Records for the task: Begin
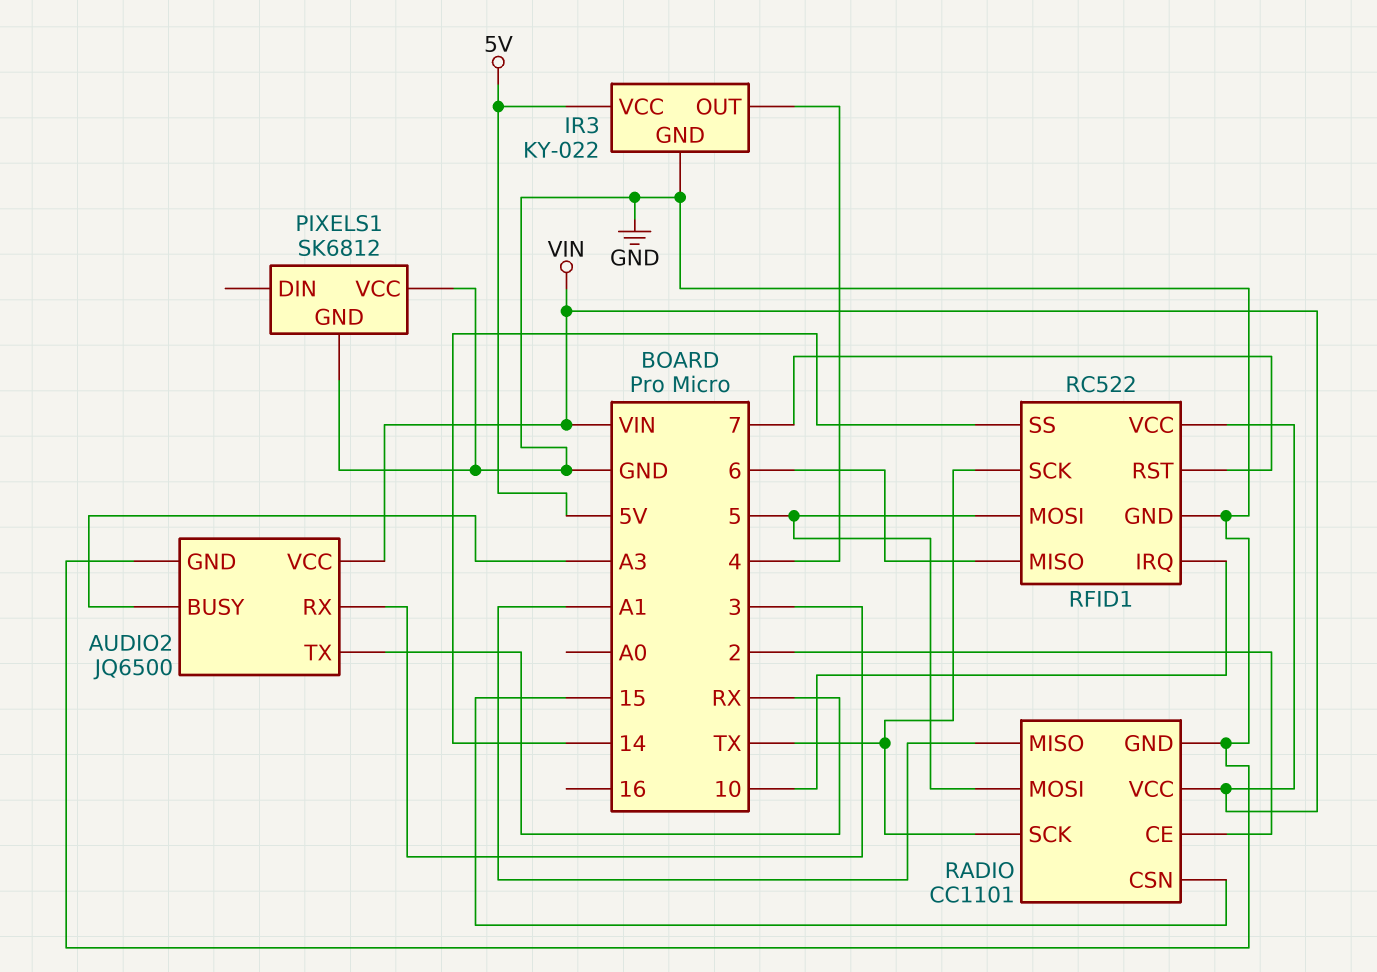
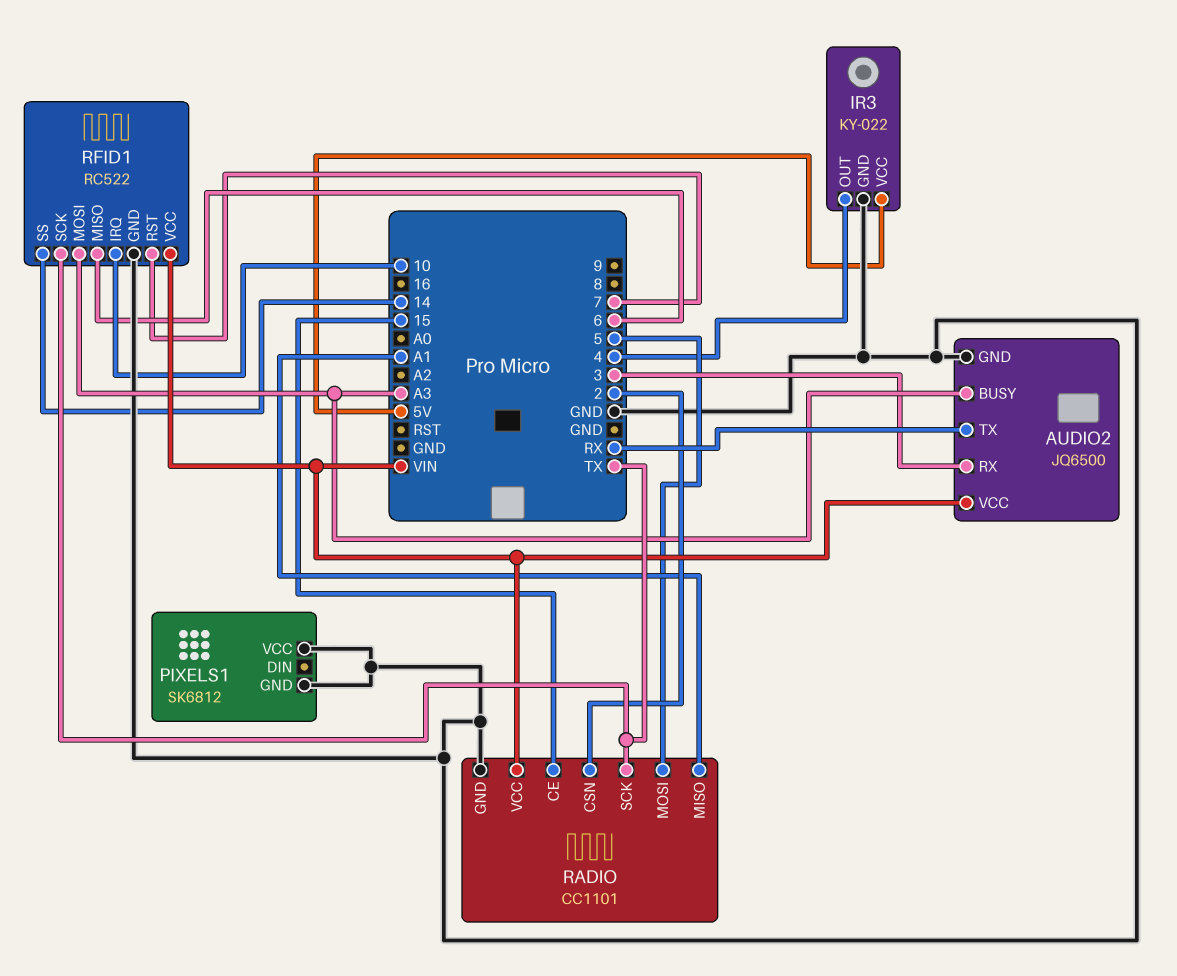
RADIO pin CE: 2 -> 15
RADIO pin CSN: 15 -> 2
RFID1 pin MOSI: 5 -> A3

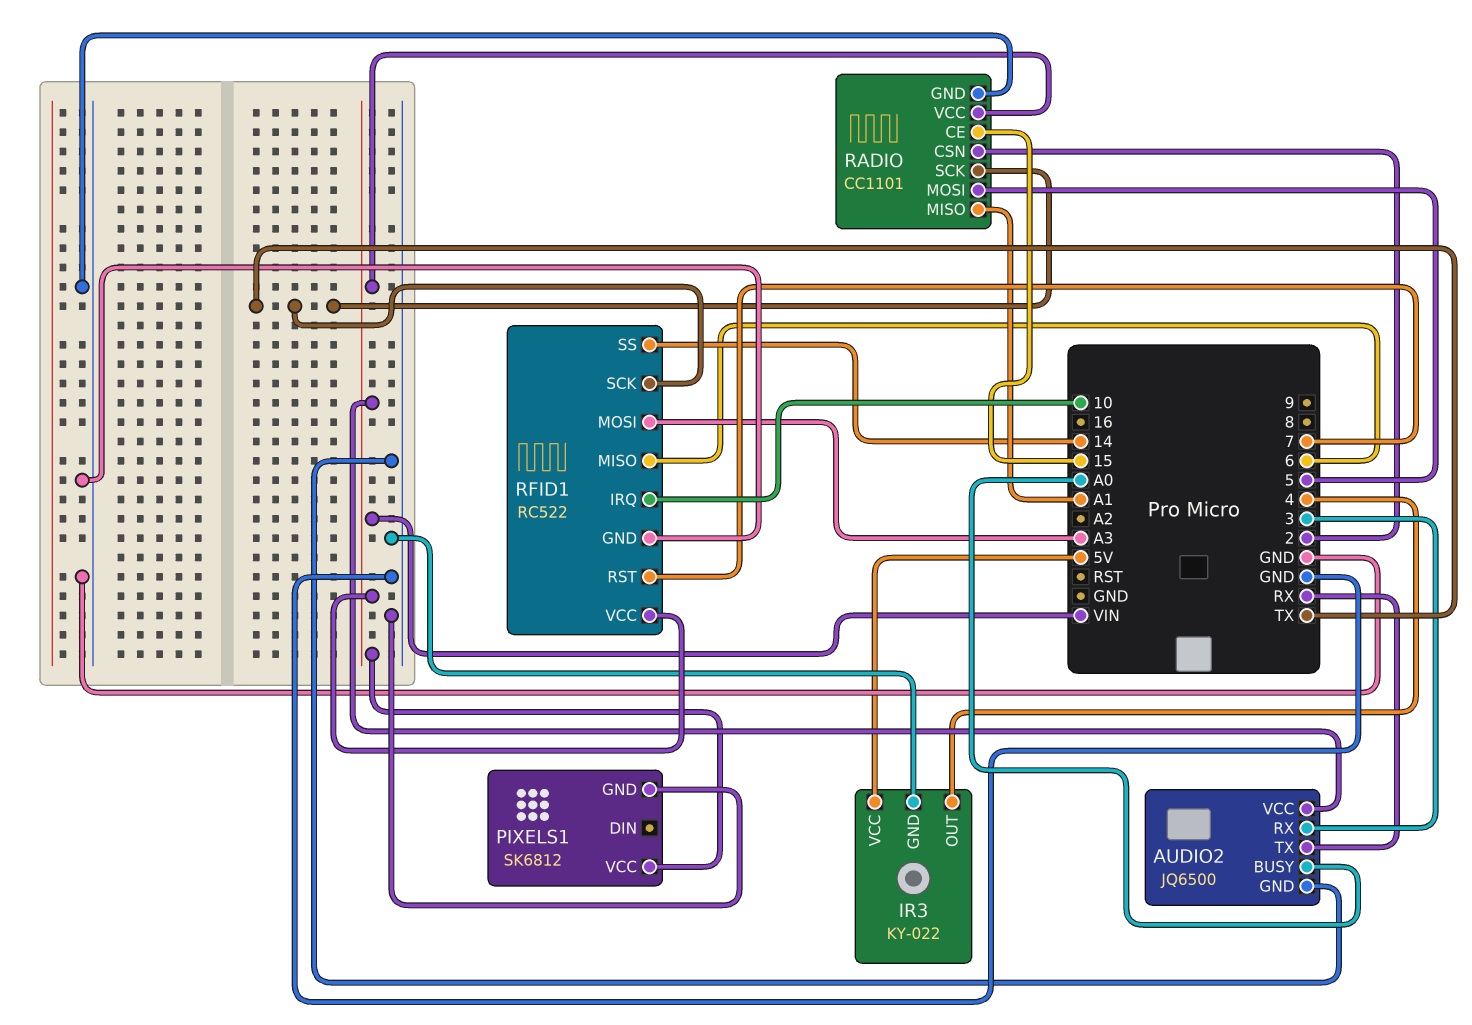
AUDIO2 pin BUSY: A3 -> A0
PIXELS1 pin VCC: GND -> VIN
Records for the task: End
Records for the task: Begin
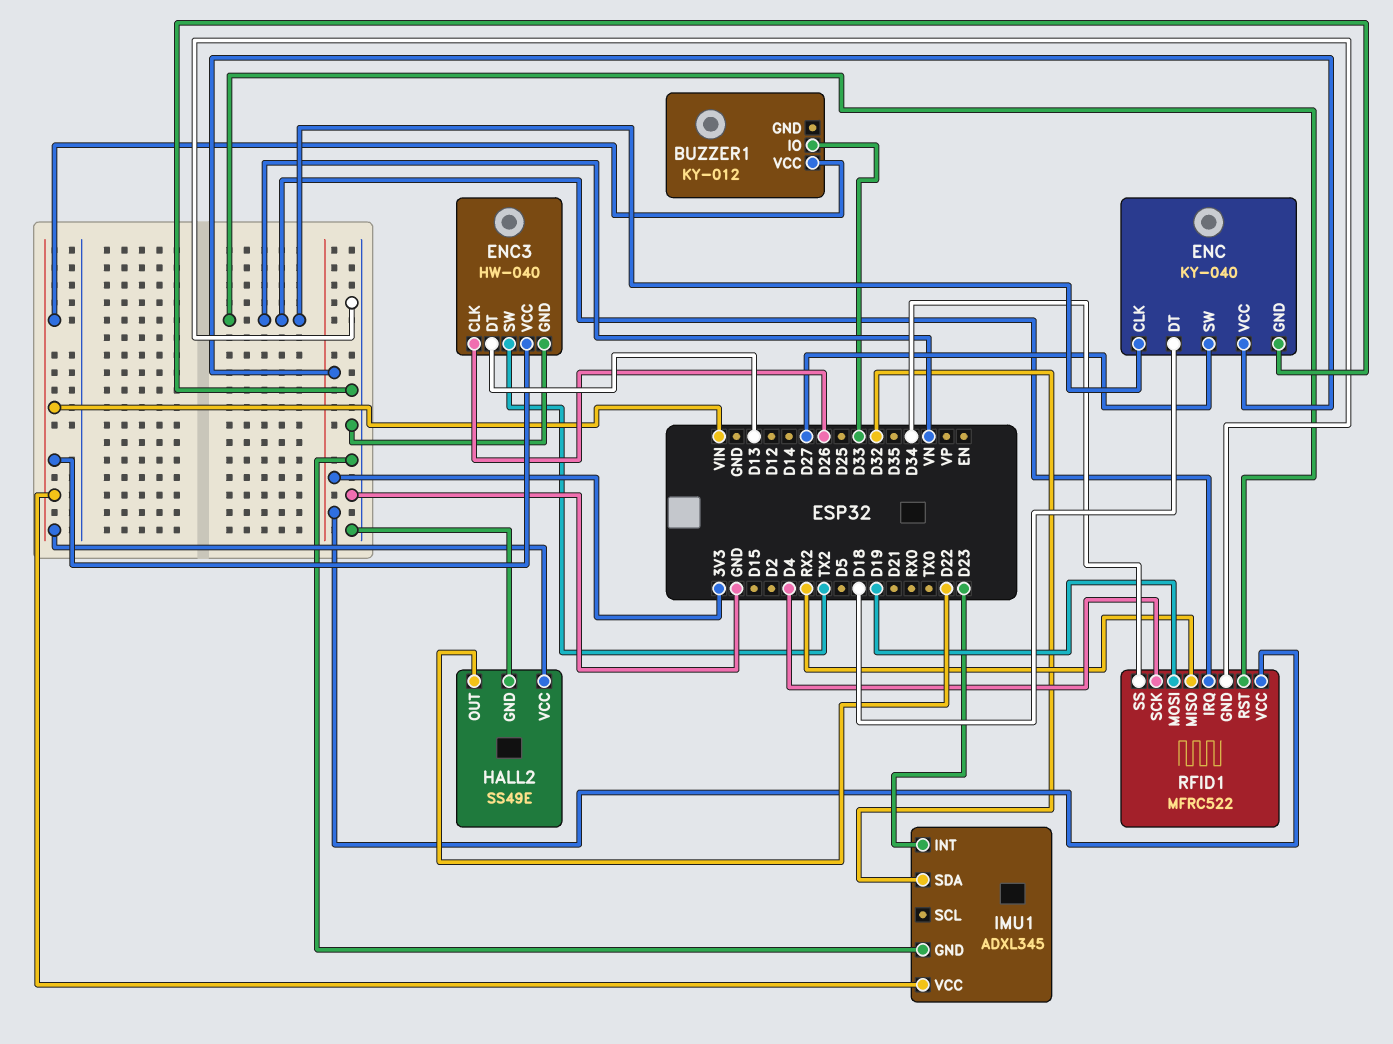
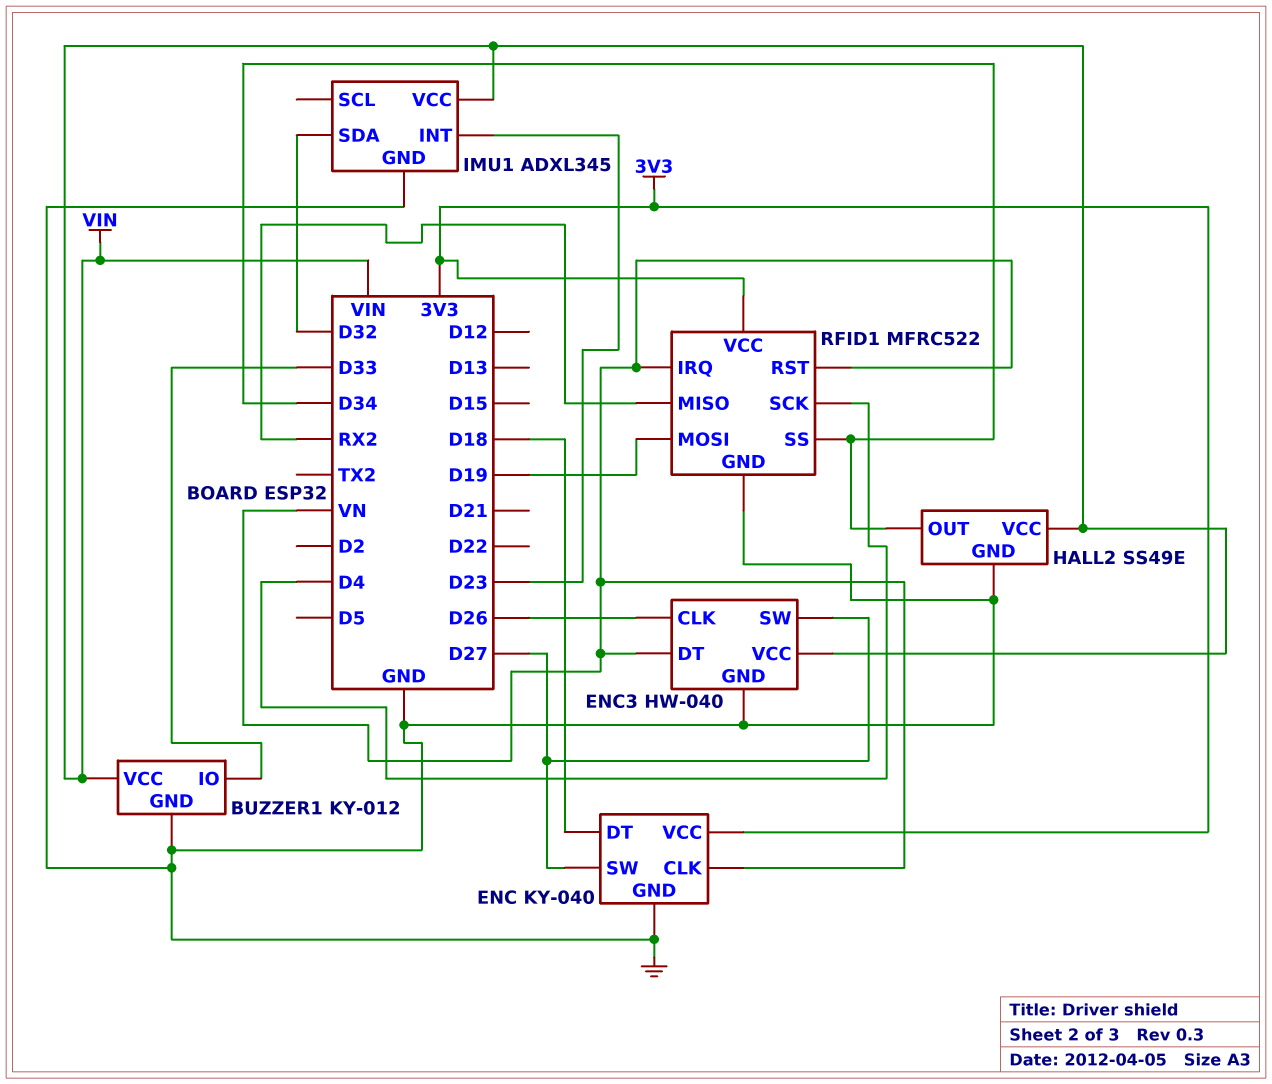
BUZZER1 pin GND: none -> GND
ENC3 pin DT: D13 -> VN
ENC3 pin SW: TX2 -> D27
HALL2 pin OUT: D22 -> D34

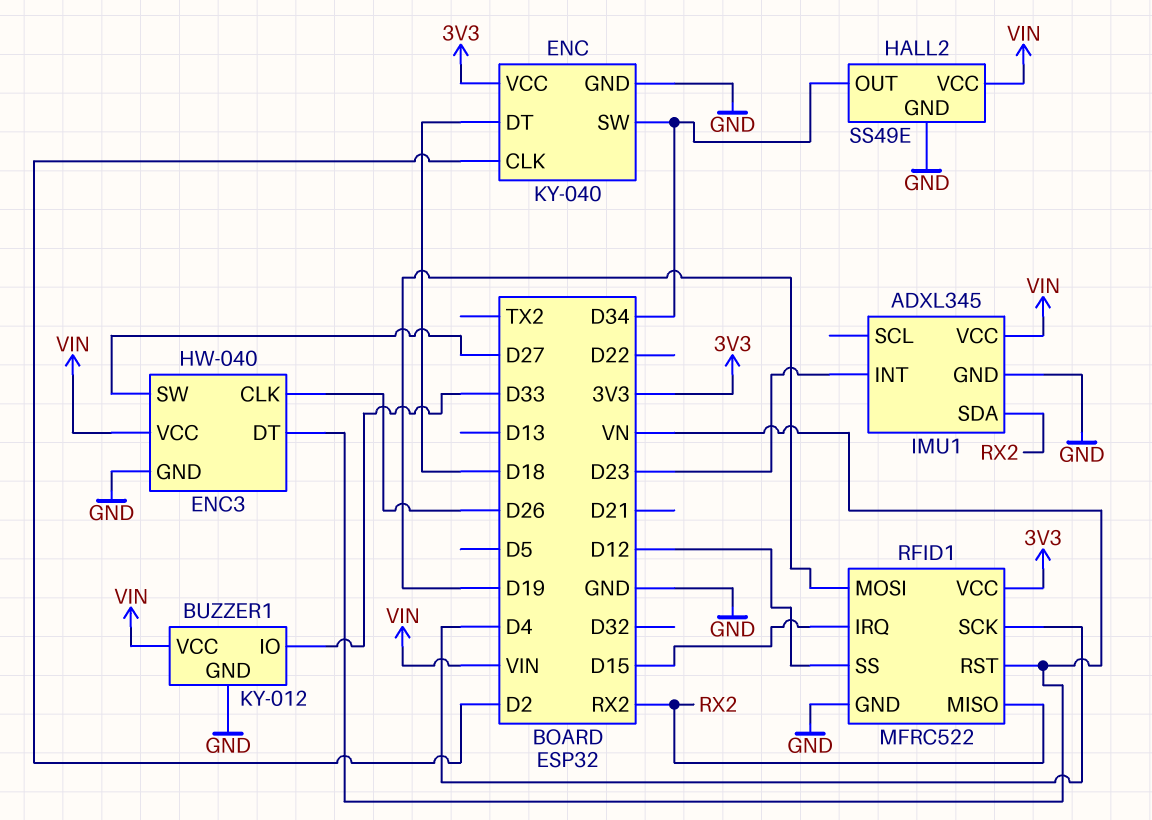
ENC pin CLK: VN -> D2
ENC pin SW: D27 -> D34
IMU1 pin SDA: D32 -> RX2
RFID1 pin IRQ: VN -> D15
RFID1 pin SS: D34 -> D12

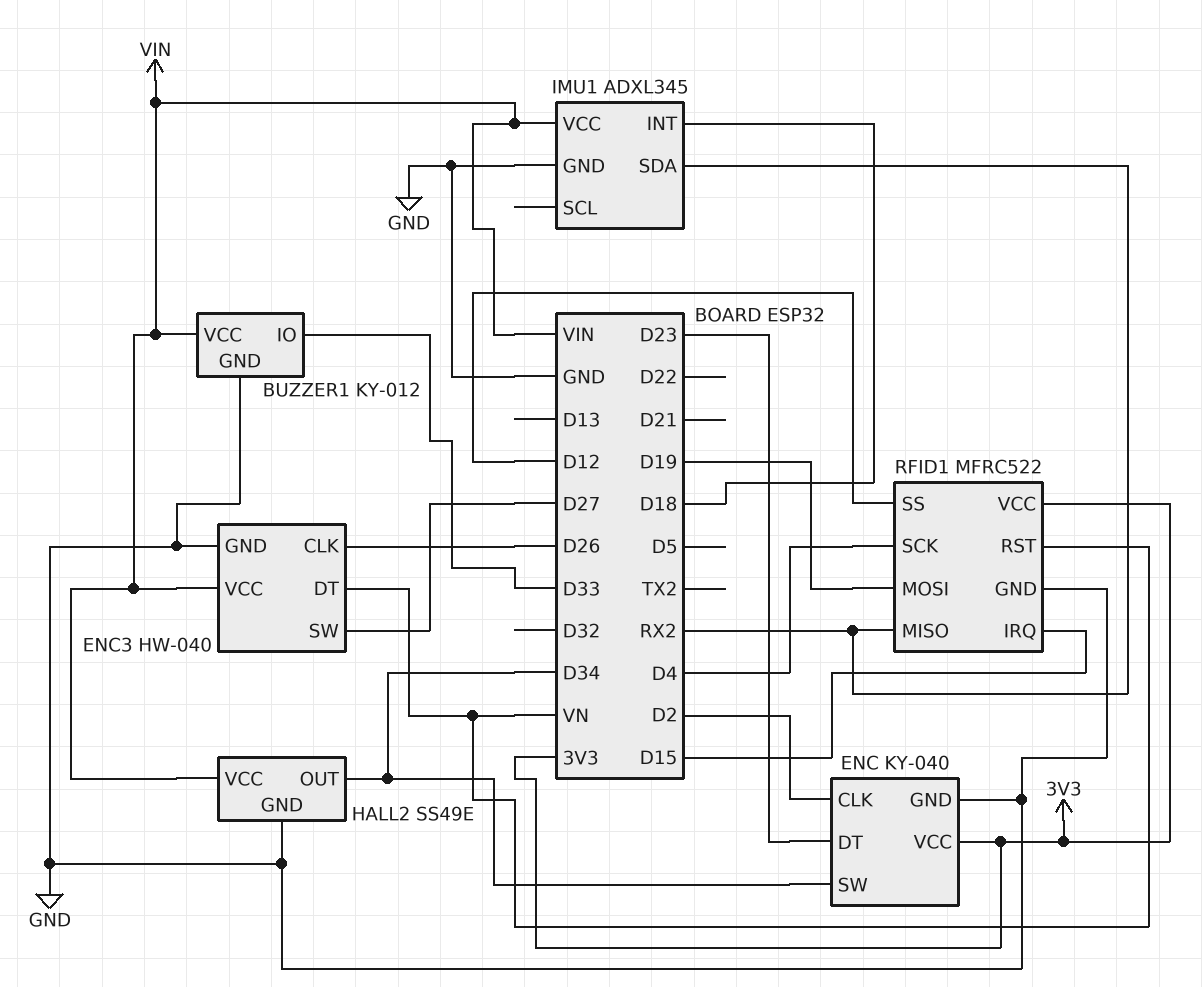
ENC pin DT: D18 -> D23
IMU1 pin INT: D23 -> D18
Records for the task: End
What is needed – Would you please repeat only the lines above, beginning at the one that has "RADIO pin CE: 2 -> 15" and stopping after the one that has "PIXELS1 pin VCC: GND -> VIN", exactly and with no pictures?

Answer area –
RADIO pin CE: 2 -> 15
RADIO pin CSN: 15 -> 2
RFID1 pin MOSI: 5 -> A3

AUDIO2 pin BUSY: A3 -> A0
PIXELS1 pin VCC: GND -> VIN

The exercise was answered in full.